An exact repetition of the records is required. Leave nothing out.
________________________________________
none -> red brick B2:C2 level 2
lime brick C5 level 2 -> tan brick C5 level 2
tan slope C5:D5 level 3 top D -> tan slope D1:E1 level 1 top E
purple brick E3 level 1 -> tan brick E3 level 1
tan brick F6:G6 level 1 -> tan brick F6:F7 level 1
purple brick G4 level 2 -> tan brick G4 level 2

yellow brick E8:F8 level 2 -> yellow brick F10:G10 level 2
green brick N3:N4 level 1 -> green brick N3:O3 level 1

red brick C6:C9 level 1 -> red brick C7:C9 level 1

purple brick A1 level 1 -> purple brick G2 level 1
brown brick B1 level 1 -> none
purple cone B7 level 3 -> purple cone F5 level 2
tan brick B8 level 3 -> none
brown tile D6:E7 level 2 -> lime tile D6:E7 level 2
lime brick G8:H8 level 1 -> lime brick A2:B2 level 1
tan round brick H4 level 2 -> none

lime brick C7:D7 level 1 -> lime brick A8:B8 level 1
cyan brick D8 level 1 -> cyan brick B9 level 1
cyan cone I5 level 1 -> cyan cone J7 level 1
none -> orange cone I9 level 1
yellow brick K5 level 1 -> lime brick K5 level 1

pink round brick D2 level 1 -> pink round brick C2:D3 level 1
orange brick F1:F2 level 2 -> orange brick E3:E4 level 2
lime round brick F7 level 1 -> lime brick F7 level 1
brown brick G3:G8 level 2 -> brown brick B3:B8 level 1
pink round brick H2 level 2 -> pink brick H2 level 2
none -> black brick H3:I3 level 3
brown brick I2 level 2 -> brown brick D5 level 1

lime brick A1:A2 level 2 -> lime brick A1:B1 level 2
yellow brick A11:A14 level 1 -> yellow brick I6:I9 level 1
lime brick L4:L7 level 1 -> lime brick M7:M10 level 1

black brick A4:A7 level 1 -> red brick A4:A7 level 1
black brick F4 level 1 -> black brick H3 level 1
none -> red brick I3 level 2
________________________________________
● SOLUTION TO THE PROBLEM:
none -> red brick B2:C2 level 2
lime brick C5 level 2 -> tan brick C5 level 2
tan slope C5:D5 level 3 top D -> tan slope D1:E1 level 1 top E
purple brick E3 level 1 -> tan brick E3 level 1
tan brick F6:G6 level 1 -> tan brick F6:F7 level 1
purple brick G4 level 2 -> tan brick G4 level 2

yellow brick E8:F8 level 2 -> yellow brick F10:G10 level 2
green brick N3:N4 level 1 -> green brick N3:O3 level 1

red brick C6:C9 level 1 -> red brick C7:C9 level 1

purple brick A1 level 1 -> purple brick G2 level 1
brown brick B1 level 1 -> none
purple cone B7 level 3 -> purple cone F5 level 2
tan brick B8 level 3 -> none
brown tile D6:E7 level 2 -> lime tile D6:E7 level 2
lime brick G8:H8 level 1 -> lime brick A2:B2 level 1
tan round brick H4 level 2 -> none

lime brick C7:D7 level 1 -> lime brick A8:B8 level 1
cyan brick D8 level 1 -> cyan brick B9 level 1
cyan cone I5 level 1 -> cyan cone J7 level 1
none -> orange cone I9 level 1
yellow brick K5 level 1 -> lime brick K5 level 1

pink round brick D2 level 1 -> pink round brick C2:D3 level 1
orange brick F1:F2 level 2 -> orange brick E3:E4 level 2
lime round brick F7 level 1 -> lime brick F7 level 1
brown brick G3:G8 level 2 -> brown brick B3:B8 level 1
pink round brick H2 level 2 -> pink brick H2 level 2
none -> black brick H3:I3 level 3
brown brick I2 level 2 -> brown brick D5 level 1

lime brick A1:A2 level 2 -> lime brick A1:B1 level 2
yellow brick A11:A14 level 1 -> yellow brick I6:I9 level 1
lime brick L4:L7 level 1 -> lime brick M7:M10 level 1

black brick A4:A7 level 1 -> red brick A4:A7 level 1
black brick F4 level 1 -> black brick H3 level 1
none -> red brick I3 level 2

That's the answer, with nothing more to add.